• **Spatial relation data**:
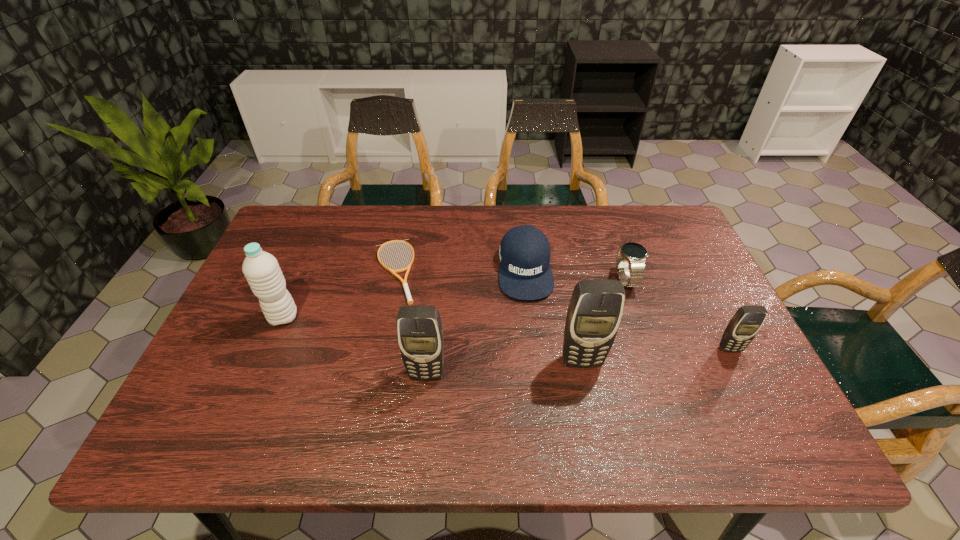
You are a GUI agent. You are given a task and a screenshot of the screen. Output one action in this format:
    pyautogui.click(x=<x>, y=<y>)
    Task: Click on the object positioned at the left edge
    The width and height of the screenshot is (960, 540).
    Given the screenshot: What is the action you would take?
    pyautogui.click(x=261, y=269)

The width and height of the screenshot is (960, 540). Identify the location of object that is positioned at the right edge. (747, 321).

In order to click on free spot at the far edge of the desktop in this screenshot , I will do point(385,235).

Image resolution: width=960 pixels, height=540 pixels. I want to click on vacant region at the near edge of the desktop, so click(486, 396).

Where is `free location at the left edge of the desktop`? free location at the left edge of the desktop is located at coordinates (239, 374).

Identify the location of vacant space at the right edge. The image size is (960, 540). (720, 326).

I want to click on free region at the far left corner of the desktop, so click(x=324, y=239).

In the image, there is a desktop. Where is `vacant space at the far right corner`? Image resolution: width=960 pixels, height=540 pixels. vacant space at the far right corner is located at coordinates (637, 230).

Where is `vacant point located between the rightmost object and the watch`? The image size is (960, 540). vacant point located between the rightmost object and the watch is located at coordinates (678, 315).

I want to click on free space between the baseball cap and the water bottle, so click(x=404, y=293).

• **WHAT YOU WILL DO**: Change each "desktop" in the data to "tabletop", and write out all the data again with nothing else altered. Leave the pictures out of your answer.

• **SOLUTION**:
You are a GUI agent. You are given a task and a screenshot of the screen. Output one action in this format:
    pyautogui.click(x=<x>, y=<y>)
    Task: Click on the object positioned at the left edge
    The width and height of the screenshot is (960, 540).
    Given the screenshot: What is the action you would take?
    pyautogui.click(x=261, y=269)

The width and height of the screenshot is (960, 540). Identify the location of object that is positioned at the right edge. (747, 321).

In order to click on free spot at the far edge of the tabletop in this screenshot , I will do point(385,235).

Image resolution: width=960 pixels, height=540 pixels. I want to click on vacant region at the near edge of the tabletop, so click(486, 396).

Where is `free location at the left edge of the tabletop`? free location at the left edge of the tabletop is located at coordinates (239, 374).

Identify the location of vacant space at the right edge. The image size is (960, 540). (720, 326).

I want to click on free region at the far left corner of the tabletop, so click(x=324, y=239).

In the image, there is a tabletop. Where is `vacant space at the far right corner`? Image resolution: width=960 pixels, height=540 pixels. vacant space at the far right corner is located at coordinates (637, 230).

Where is `vacant point located between the rightmost object and the watch`? The image size is (960, 540). vacant point located between the rightmost object and the watch is located at coordinates (678, 315).

I want to click on free space between the baseball cap and the water bottle, so click(x=404, y=293).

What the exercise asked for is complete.